=== Begin Enclosure ===
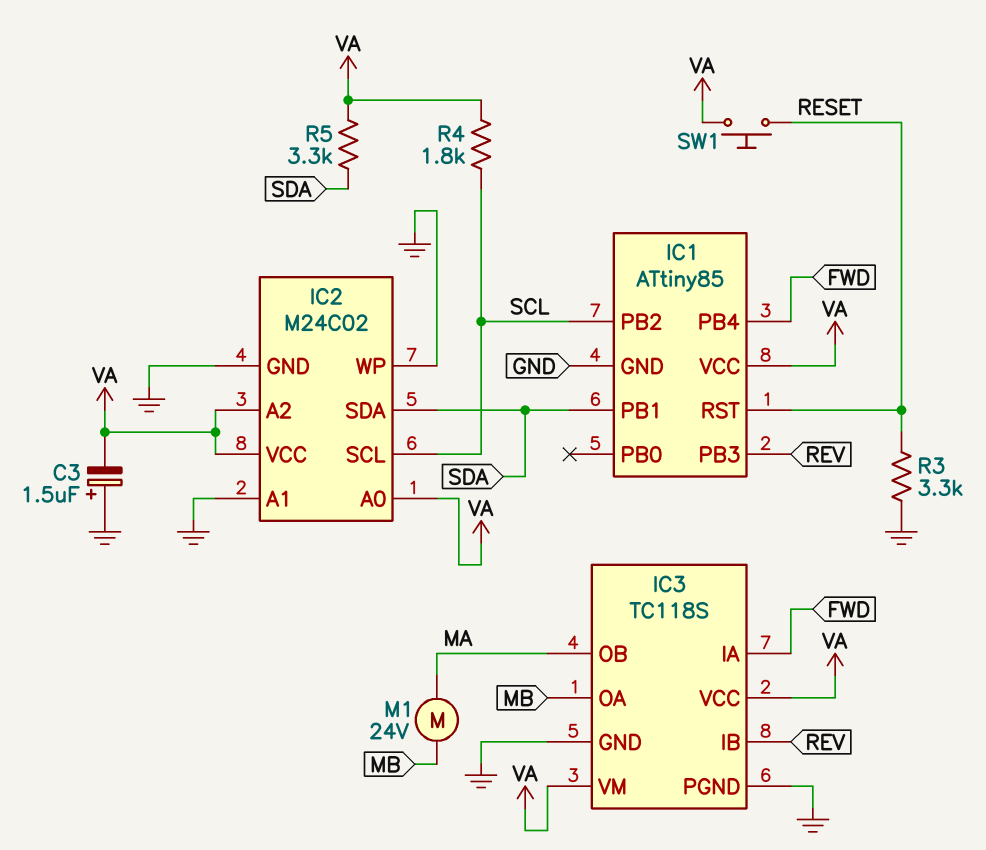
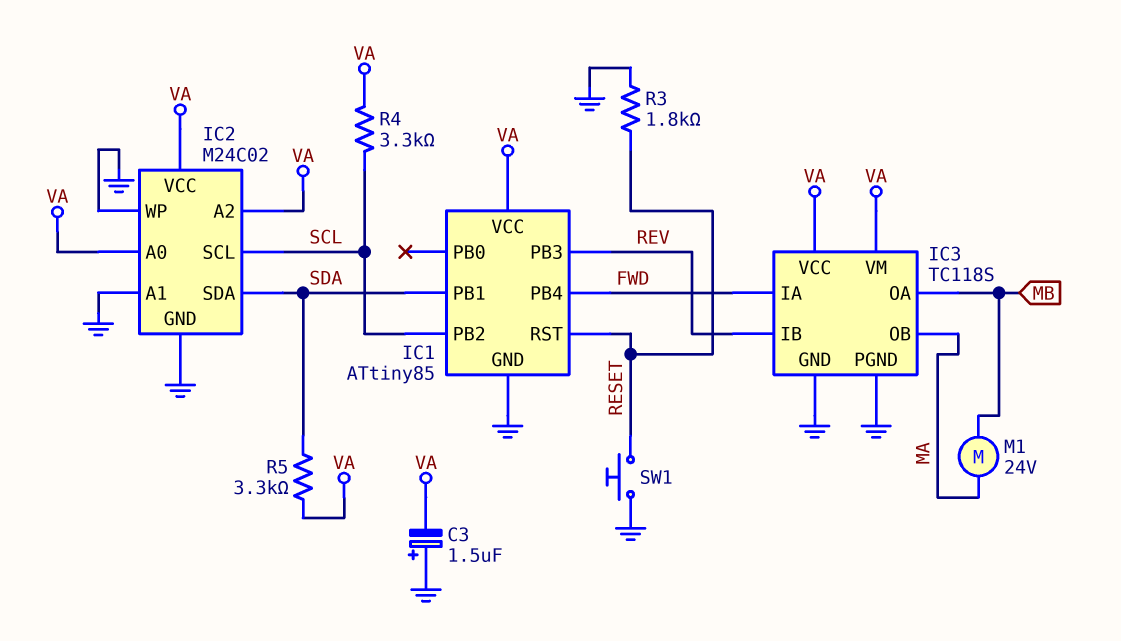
R3: 3.3k (GND, RESET) -> 1.8k (GND, RESET)
R4: 1.8k (SCL, VA) -> 3.3k (SCL, VA)
SW1: button (RESET, VA) -> button (GND, RESET)

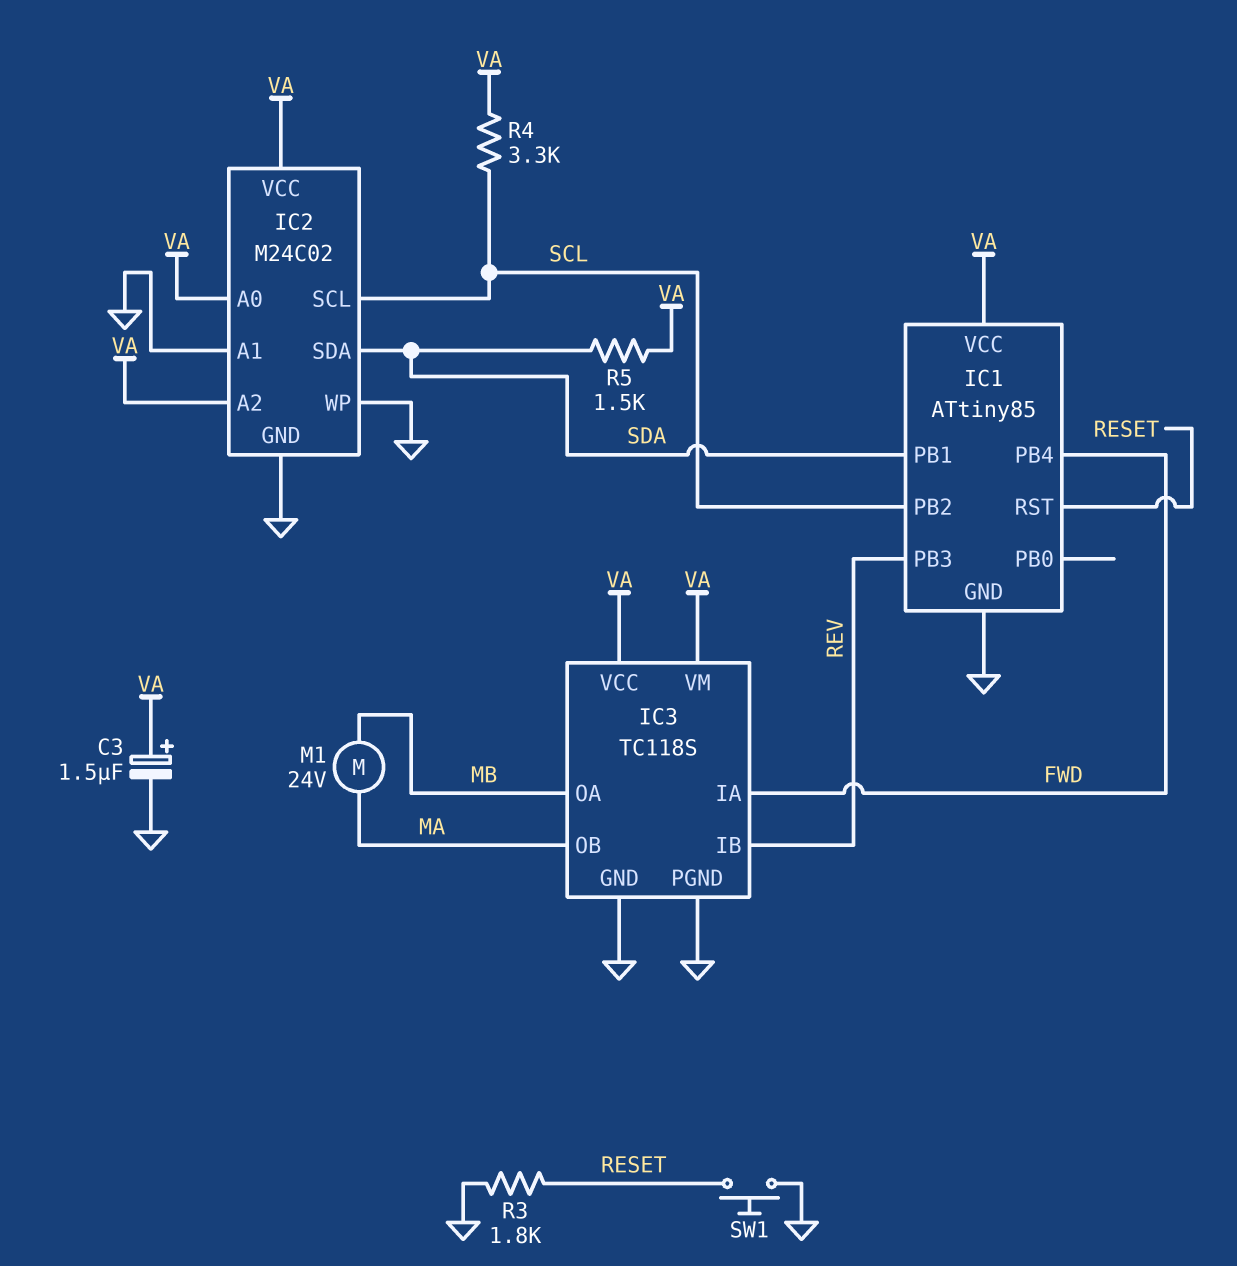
C3: 1.5uF (plus GND, minus VA) -> 1.5uF (plus VA, minus GND)
R5: 3.3k (SDA, VA) -> 1.5k (SDA, VA)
=== End Enclosure ===
Using the listing above, show each line with the word "RESET" in it.

R3: 3.3k (GND, RESET) -> 1.8k (GND, RESET)
SW1: button (RESET, VA) -> button (GND, RESET)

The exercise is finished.